Description of the task - Retype exactly every line from the one that includes "[(232,105),(231,128),(252,129),(254,106),(232,105)]" through the final line of the listing, both ends kept, and omit the pictures.

Available data -
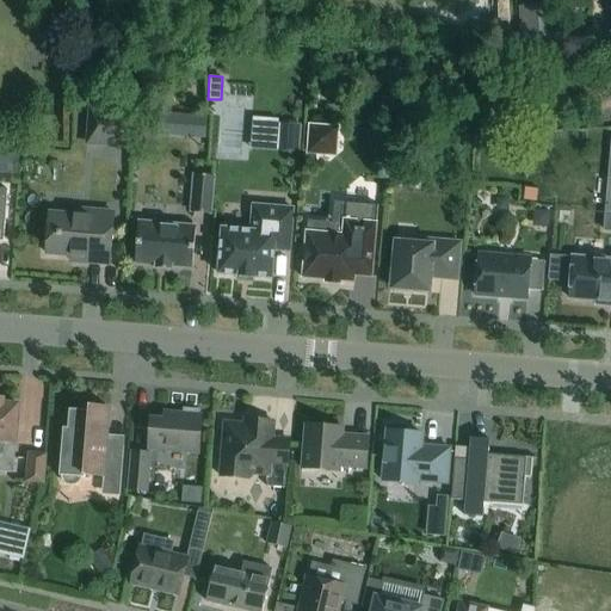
[(88,106),(85,147),(127,150),(129,110),(88,106)]
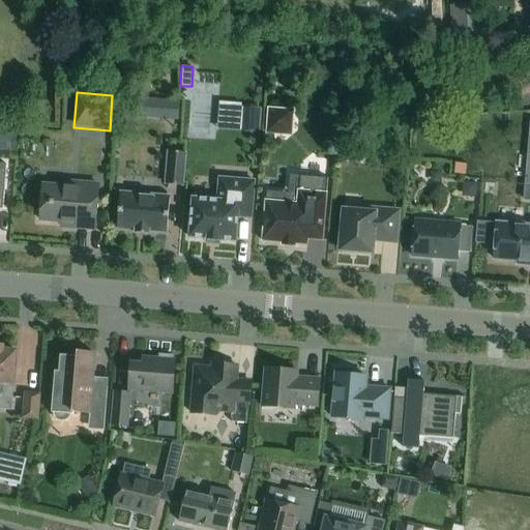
[(131,116),(177,120),(179,102),(133,99),(131,116)]
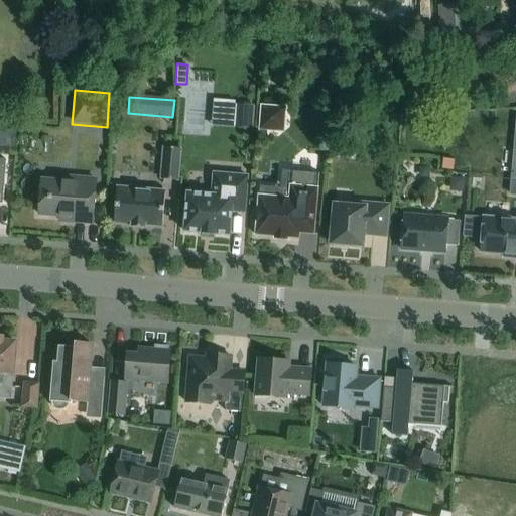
[(232,105),(231,128),(252,129),(254,106),(232,105)]
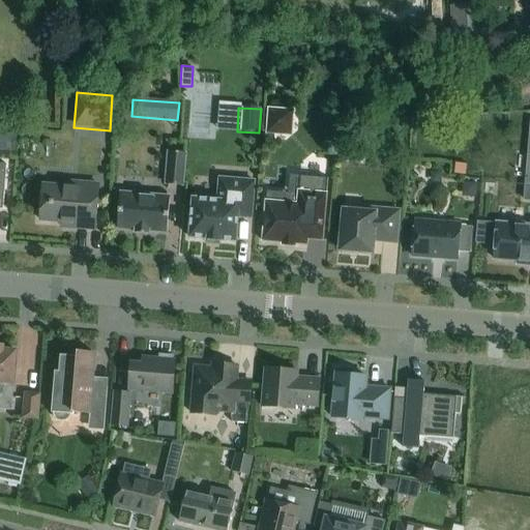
[(291,125),(292,111),(268,109),(266,133),(281,134),(291,125)]
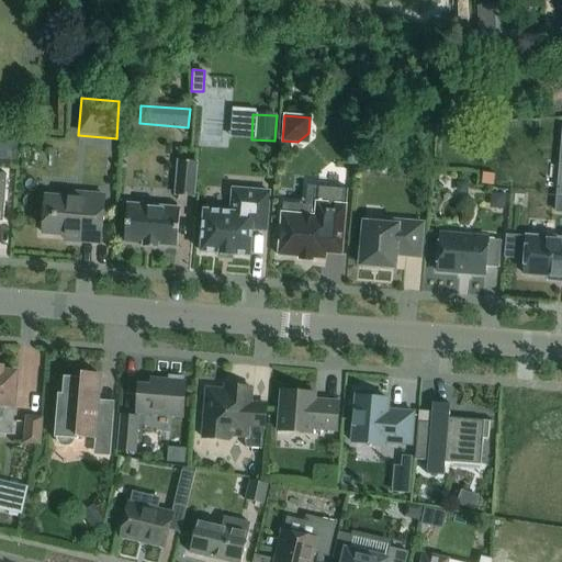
[(0,153),(9,153),(9,134),(0,134),(0,153)]
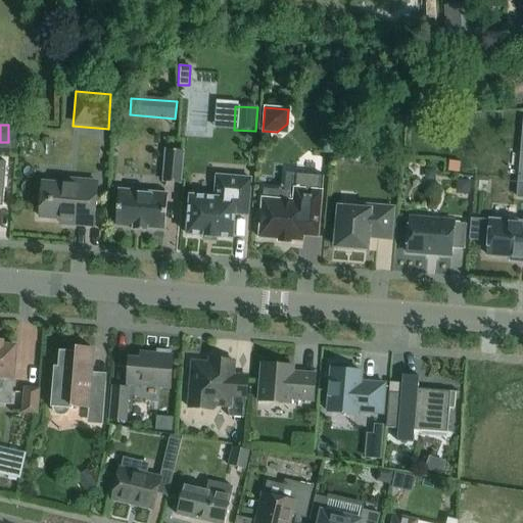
[(179,184),(182,151),(165,149),(162,182),(179,184)]
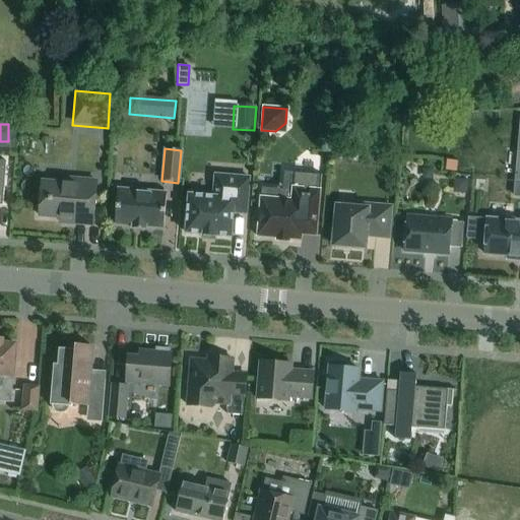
[(317,216),(321,175),(294,173),(291,192),(295,192),(295,200),(260,197),(257,237),(276,239),(276,241),(277,241),(277,239),(287,240),(287,242),(288,242),(288,240),(301,241),(301,235),(316,237),(317,216)]
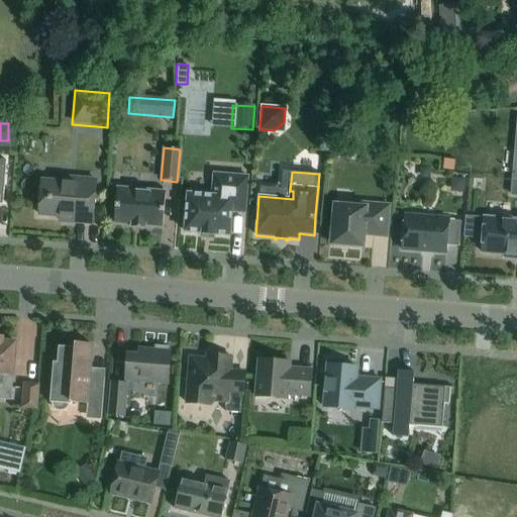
[(244,213),(245,193),(247,177),(213,174),(211,196),(187,194),(186,212),(184,231),(201,233),(201,234),(214,235),(214,234),(229,235),(231,212),(244,213)]
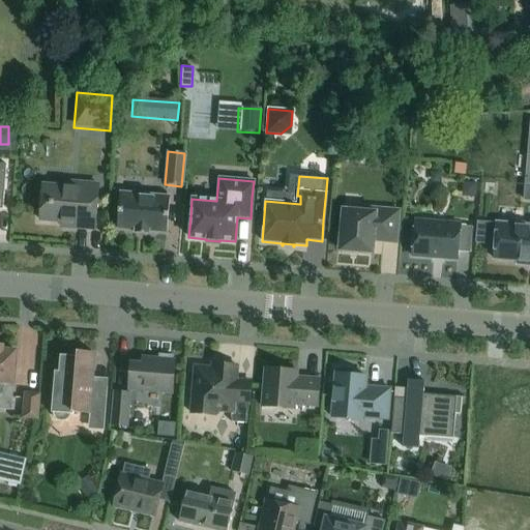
[(42,185),(41,200),(39,221),(75,223),(74,228),(94,230),(95,209),(97,184),(74,182),(74,187),(42,185)]
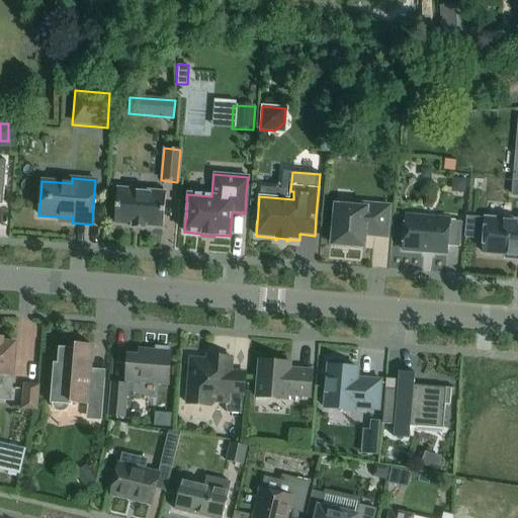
[(116,188),(115,203),(114,224),(132,225),(132,228),(145,229),(145,226),(162,228),(165,192),(116,188)]
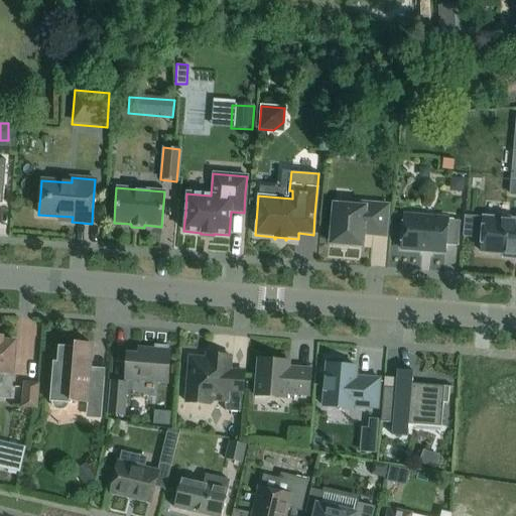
[(350,206),(334,205),(332,229),(329,229),(328,240),(331,241),(331,244),(362,246),(363,234),(385,236),(386,216),(387,206),(351,203),(350,206)]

Solved problem -
[(232,105),(231,128),(252,129),(254,106),(232,105)]
[(291,125),(292,111),(268,109),(266,133),(281,134),(291,125)]
[(0,153),(9,153),(9,134),(0,134),(0,153)]
[(179,184),(182,151),(165,149),(162,182),(179,184)]
[(317,216),(321,175),(294,173),(291,192),(295,192),(295,200),(260,197),(257,237),(276,239),(276,241),(277,241),(277,239),(287,240),(287,242),(288,242),(288,240),(301,241),(301,235),(316,237),(317,216)]
[(244,213),(245,193),(247,177),(213,174),(211,196),(187,194),(186,212),(184,231),(201,233),(201,234),(214,235),(214,234),(229,235),(231,212),(244,213)]
[(42,185),(41,200),(39,221),(75,223),(74,228),(94,230),(95,209),(97,184),(74,182),(74,187),(42,185)]
[(116,188),(115,203),(114,224),(132,225),(132,228),(145,229),(145,226),(162,228),(165,192),(116,188)]
[(350,206),(334,205),(332,229),(329,229),(328,240),(331,241),(331,244),(362,246),(363,234),(385,236),(386,216),(387,206),(351,203),(350,206)]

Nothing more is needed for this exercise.